(Object correspondence data)

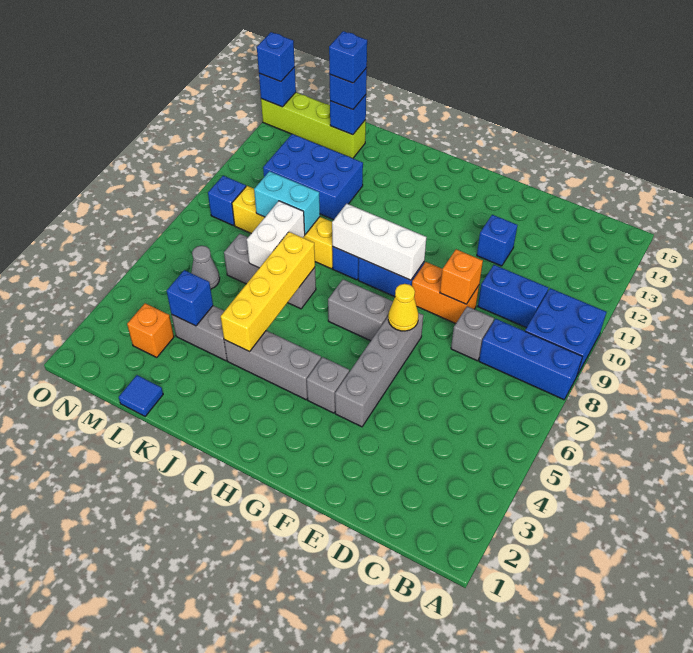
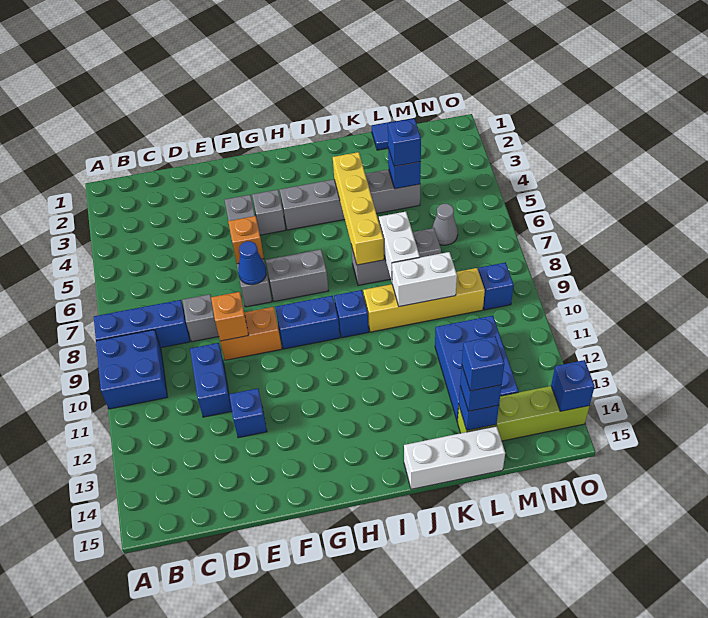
blue 1x2 brick [478,265,548,328] -> blue 1x2 brick turned to [190,343,232,417]
yellow 1x1 cone [388,284,418,331] -> blue 1x1 cone [238,241,266,285]
white 1x3 brick [332,204,426,280] -> white 1x3 brick moved to [404,426,505,489]
cyan 1x2 brick [254,171,320,234] -> white 1x2 brick [392,252,457,307]
blue 2x3 brick [263,134,363,220] -> blue 2x3 brick turned to [435,316,519,422]
orange 1x1 brick [127,303,174,358] -> orange 1x1 brick moved to [228,216,264,264]
blue 1x1 brick [257,32,295,82] -> blue 1x1 brick moved to [388,119,421,166]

Required action —
This exercise asks for the line with "yellow 1x1 cone" and all lines after it through the end of the records above, retyped exactly and with nothing else.

Completed task —
yellow 1x1 cone [388,284,418,331] -> blue 1x1 cone [238,241,266,285]
white 1x3 brick [332,204,426,280] -> white 1x3 brick moved to [404,426,505,489]
cyan 1x2 brick [254,171,320,234] -> white 1x2 brick [392,252,457,307]
blue 2x3 brick [263,134,363,220] -> blue 2x3 brick turned to [435,316,519,422]
orange 1x1 brick [127,303,174,358] -> orange 1x1 brick moved to [228,216,264,264]
blue 1x1 brick [257,32,295,82] -> blue 1x1 brick moved to [388,119,421,166]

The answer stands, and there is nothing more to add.